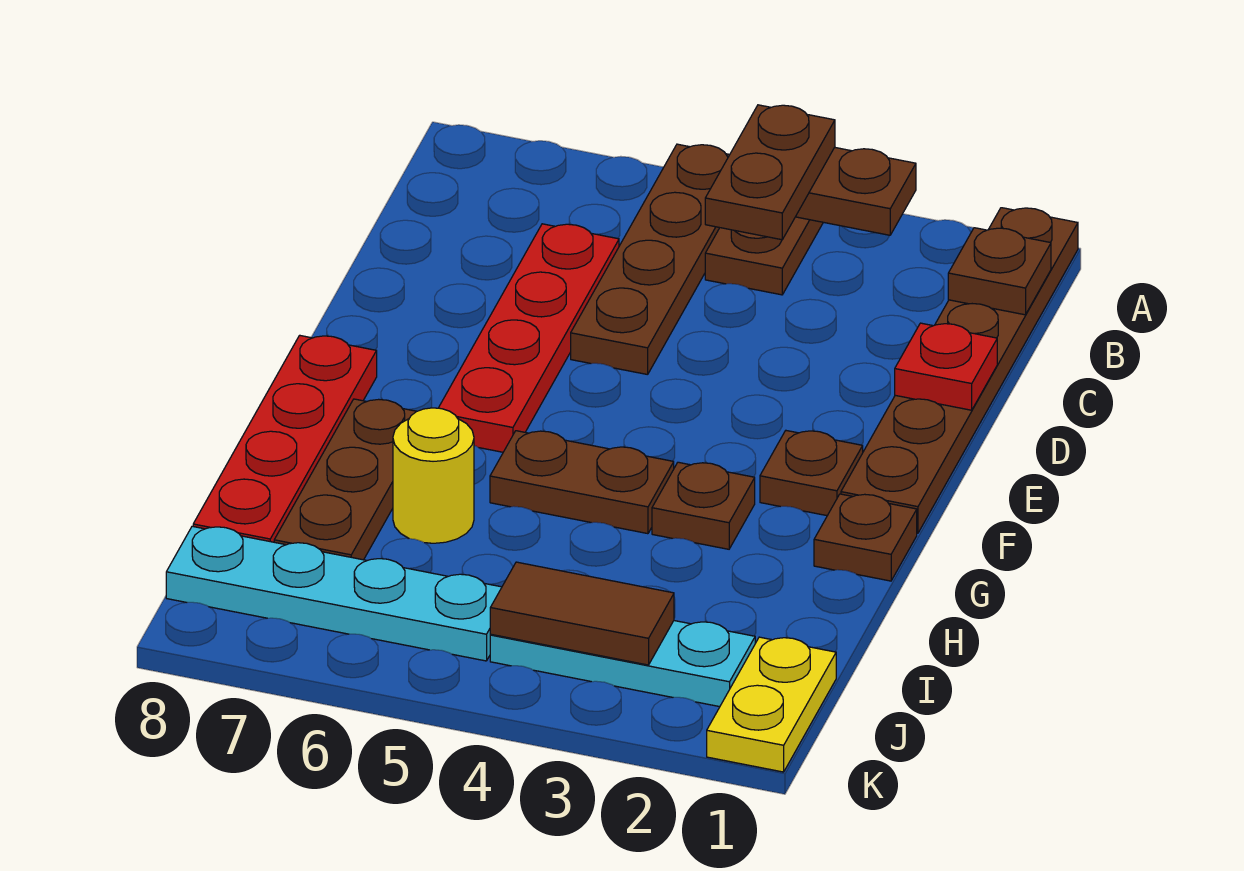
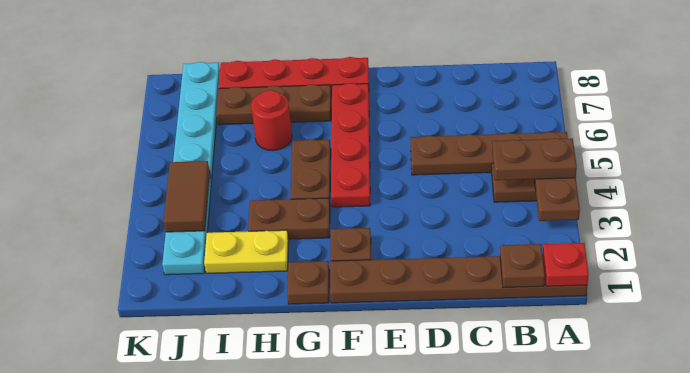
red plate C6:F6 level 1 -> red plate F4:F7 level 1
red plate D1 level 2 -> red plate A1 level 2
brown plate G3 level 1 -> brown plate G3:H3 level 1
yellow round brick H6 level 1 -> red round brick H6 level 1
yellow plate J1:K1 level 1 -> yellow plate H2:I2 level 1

WHAT TO WORK ON:
Your job is to copy every entry exactly. Omit the pictures.

EXERCISE ANSWER:
red plate C6:F6 level 1 -> red plate F4:F7 level 1
red plate D1 level 2 -> red plate A1 level 2
brown plate G3 level 1 -> brown plate G3:H3 level 1
yellow round brick H6 level 1 -> red round brick H6 level 1
yellow plate J1:K1 level 1 -> yellow plate H2:I2 level 1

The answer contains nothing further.